**Directive**
Which lines in the records below contain the string "time"? Copy each of those lines in full.
↓↓↓
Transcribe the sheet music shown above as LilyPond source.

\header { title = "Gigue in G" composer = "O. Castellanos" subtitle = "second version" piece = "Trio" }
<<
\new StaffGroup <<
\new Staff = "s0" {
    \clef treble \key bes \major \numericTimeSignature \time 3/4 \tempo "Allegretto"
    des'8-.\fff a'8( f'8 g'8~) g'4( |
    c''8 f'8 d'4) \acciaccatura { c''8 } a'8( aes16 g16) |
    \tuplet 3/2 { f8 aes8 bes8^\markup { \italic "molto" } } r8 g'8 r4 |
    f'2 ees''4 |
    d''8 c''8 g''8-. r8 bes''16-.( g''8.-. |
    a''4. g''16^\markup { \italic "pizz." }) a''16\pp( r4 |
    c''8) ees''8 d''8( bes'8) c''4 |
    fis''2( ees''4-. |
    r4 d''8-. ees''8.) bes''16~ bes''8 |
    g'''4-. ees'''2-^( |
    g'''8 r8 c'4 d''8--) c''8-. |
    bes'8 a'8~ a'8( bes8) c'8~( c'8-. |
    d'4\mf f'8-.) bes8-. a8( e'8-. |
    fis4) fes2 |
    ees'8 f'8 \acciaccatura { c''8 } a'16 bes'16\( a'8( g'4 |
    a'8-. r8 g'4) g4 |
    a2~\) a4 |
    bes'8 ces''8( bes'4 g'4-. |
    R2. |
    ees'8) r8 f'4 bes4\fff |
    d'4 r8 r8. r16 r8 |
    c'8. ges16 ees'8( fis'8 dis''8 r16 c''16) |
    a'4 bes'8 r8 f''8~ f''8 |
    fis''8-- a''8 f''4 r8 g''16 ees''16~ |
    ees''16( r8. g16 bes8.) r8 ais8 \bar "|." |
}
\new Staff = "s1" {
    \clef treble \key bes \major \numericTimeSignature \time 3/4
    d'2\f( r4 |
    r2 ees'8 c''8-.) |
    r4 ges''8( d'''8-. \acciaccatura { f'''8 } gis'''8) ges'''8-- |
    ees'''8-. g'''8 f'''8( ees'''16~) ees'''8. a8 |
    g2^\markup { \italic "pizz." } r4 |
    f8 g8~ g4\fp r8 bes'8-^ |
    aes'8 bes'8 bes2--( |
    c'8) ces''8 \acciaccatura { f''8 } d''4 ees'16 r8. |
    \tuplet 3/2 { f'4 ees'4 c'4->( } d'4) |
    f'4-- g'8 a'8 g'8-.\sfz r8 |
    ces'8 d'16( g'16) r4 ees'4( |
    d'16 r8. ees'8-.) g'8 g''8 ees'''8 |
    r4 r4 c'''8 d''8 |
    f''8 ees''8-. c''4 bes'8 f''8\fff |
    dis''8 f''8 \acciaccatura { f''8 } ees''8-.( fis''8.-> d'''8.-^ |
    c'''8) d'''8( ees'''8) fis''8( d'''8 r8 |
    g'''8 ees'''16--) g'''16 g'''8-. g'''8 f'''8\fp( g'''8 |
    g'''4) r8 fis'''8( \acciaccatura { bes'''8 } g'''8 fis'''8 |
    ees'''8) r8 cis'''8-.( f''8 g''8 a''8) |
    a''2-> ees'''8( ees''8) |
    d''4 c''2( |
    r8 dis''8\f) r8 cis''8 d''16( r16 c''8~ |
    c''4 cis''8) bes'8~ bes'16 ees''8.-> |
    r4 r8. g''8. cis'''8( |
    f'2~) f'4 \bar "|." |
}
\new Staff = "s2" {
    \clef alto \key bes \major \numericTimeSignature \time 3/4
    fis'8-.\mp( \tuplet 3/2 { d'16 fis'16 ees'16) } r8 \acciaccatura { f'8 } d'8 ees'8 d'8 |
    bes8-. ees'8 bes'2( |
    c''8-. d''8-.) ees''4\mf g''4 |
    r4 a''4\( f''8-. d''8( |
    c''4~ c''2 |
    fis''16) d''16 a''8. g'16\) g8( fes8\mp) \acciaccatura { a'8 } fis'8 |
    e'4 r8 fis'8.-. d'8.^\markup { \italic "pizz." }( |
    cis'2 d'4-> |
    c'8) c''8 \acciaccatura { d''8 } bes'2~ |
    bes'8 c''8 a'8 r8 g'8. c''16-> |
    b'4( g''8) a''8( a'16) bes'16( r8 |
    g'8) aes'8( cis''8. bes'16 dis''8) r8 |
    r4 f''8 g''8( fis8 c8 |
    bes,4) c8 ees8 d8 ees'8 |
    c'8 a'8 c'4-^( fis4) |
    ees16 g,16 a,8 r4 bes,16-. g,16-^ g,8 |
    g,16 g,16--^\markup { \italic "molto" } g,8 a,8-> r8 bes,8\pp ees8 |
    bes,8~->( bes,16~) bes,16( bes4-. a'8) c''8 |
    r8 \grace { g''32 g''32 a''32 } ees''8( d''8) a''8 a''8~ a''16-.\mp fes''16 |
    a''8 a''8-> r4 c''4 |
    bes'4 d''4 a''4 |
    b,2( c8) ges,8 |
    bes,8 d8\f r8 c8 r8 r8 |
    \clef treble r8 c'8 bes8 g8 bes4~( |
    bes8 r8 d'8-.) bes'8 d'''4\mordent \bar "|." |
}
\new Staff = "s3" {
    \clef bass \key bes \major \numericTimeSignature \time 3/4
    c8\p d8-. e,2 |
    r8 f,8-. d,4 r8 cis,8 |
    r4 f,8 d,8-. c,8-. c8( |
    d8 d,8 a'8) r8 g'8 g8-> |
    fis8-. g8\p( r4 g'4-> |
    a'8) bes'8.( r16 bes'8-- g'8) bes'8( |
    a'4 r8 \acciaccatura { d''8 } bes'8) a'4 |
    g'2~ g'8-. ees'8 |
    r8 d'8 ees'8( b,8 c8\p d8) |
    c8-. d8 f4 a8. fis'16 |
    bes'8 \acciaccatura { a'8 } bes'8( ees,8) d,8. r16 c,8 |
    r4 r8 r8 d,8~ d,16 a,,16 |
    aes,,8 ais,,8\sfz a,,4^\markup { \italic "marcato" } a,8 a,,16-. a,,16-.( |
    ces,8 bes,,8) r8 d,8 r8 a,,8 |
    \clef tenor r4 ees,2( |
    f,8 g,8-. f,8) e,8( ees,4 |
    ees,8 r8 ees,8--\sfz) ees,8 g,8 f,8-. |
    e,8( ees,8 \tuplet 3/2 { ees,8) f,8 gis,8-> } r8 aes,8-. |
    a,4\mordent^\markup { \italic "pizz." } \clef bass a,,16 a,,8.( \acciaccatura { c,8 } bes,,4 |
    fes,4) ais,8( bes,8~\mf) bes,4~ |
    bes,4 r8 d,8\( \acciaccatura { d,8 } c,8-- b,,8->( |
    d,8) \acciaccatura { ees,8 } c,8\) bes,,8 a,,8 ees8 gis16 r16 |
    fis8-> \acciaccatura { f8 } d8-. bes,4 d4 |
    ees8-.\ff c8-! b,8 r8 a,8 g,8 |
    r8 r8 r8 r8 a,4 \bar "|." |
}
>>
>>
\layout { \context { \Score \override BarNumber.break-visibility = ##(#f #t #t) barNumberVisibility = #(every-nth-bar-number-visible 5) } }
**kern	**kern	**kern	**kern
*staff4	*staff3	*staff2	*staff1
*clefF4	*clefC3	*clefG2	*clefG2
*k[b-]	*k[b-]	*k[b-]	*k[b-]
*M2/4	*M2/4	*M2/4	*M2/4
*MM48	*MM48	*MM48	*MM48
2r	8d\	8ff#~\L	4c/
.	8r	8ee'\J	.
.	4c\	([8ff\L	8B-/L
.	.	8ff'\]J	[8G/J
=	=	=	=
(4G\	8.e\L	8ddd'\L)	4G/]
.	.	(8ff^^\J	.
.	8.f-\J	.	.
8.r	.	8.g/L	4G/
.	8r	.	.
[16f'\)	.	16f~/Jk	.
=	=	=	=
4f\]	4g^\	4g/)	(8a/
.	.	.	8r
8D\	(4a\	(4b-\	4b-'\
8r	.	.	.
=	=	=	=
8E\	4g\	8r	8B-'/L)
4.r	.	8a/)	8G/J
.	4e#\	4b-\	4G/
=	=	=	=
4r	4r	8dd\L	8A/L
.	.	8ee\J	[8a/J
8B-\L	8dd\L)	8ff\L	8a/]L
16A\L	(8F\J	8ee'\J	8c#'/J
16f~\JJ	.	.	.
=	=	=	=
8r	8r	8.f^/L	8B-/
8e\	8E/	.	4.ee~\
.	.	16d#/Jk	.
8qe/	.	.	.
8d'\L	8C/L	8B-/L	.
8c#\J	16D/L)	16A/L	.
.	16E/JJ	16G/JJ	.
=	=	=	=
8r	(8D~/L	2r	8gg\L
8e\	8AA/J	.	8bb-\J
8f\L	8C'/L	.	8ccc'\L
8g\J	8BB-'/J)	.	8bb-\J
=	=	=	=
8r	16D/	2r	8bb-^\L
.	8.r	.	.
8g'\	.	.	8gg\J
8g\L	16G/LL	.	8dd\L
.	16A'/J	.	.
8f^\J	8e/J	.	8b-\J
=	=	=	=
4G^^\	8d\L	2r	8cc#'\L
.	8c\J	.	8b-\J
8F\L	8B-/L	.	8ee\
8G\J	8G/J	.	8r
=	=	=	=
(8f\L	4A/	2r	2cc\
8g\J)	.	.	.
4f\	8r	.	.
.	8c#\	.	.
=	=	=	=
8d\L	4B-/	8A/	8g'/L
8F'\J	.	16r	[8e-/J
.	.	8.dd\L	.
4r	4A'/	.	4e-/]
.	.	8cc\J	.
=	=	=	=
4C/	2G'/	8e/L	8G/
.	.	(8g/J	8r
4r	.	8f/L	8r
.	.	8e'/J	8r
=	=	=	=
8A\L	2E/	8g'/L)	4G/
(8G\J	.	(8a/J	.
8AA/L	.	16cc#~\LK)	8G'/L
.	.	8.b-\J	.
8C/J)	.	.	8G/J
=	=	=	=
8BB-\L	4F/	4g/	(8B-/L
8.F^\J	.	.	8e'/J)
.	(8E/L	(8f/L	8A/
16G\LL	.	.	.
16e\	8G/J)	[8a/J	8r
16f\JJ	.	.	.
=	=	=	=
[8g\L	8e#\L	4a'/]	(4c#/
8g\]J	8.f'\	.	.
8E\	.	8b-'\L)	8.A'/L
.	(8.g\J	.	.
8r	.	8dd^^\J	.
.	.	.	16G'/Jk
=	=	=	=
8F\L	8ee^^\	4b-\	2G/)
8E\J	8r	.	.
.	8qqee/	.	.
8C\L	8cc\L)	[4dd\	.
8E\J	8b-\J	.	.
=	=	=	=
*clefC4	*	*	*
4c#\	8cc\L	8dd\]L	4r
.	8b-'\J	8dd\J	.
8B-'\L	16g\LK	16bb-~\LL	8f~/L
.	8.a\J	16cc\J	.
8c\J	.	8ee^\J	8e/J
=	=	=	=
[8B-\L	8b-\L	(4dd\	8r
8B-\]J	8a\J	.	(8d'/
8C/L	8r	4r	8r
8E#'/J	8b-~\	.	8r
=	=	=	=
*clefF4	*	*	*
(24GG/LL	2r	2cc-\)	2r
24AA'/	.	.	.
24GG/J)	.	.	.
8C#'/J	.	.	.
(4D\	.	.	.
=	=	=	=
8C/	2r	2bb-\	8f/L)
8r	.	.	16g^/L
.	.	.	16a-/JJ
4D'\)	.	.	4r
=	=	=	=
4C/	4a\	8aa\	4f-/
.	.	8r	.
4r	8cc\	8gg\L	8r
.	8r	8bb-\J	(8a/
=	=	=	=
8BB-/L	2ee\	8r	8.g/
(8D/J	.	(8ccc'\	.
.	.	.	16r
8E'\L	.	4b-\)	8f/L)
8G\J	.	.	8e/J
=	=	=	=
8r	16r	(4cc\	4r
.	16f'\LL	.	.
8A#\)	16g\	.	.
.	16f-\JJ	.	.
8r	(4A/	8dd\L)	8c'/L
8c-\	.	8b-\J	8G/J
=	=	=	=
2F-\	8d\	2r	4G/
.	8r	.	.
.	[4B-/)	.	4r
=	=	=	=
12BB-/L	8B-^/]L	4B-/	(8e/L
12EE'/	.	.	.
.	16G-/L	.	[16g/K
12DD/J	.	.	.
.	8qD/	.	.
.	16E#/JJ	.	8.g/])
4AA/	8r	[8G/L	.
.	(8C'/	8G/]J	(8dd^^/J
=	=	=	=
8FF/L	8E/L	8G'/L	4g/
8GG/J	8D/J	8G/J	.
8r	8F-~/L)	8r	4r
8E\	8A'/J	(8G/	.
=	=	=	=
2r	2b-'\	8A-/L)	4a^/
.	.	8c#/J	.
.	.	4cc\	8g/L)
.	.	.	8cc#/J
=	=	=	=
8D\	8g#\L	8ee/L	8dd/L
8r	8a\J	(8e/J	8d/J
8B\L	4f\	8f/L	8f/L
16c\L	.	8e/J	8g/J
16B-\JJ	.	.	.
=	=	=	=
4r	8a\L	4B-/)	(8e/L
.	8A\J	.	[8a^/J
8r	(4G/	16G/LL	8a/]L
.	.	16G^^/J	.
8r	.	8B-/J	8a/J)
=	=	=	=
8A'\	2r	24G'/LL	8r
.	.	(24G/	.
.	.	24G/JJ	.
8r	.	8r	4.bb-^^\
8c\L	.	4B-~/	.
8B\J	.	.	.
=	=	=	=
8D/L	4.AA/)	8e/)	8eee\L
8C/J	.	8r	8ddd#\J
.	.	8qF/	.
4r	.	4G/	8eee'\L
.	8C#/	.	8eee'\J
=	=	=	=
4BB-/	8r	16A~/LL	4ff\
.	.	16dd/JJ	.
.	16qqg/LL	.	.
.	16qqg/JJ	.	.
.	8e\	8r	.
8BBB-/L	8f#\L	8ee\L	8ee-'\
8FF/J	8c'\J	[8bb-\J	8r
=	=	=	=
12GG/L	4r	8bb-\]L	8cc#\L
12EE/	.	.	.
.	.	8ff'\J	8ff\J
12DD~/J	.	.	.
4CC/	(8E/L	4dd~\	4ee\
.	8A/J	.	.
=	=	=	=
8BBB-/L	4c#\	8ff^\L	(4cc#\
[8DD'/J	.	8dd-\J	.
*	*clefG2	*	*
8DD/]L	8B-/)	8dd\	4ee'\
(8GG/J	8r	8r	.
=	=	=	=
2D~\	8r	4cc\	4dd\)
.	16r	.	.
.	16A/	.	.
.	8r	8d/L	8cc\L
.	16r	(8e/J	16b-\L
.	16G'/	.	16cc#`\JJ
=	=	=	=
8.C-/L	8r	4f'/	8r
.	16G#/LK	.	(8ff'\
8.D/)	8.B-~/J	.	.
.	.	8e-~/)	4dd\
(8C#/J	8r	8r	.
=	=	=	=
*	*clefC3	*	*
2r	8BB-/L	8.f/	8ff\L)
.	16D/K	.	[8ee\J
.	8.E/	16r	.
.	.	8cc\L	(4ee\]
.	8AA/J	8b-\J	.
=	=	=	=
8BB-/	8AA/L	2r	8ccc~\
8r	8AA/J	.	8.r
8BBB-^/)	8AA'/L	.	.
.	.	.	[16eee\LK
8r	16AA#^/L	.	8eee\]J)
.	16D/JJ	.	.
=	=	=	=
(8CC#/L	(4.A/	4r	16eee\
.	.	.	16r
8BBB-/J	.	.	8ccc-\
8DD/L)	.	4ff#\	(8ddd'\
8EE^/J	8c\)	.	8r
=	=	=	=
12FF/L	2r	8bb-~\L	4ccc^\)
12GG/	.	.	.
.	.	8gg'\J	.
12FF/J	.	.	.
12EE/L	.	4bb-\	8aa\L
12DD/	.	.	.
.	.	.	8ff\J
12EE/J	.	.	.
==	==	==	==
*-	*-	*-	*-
↑↑↑
**Finished answer**
    \clef treble \key bes \major \numericTimeSignature \time 3/4 \tempo "Allegretto"
    \clef treble \key bes \major \numericTimeSignature \time 3/4
    \clef alto \key bes \major \numericTimeSignature \time 3/4
    \clef bass \key bes \major \numericTimeSignature \time 3/4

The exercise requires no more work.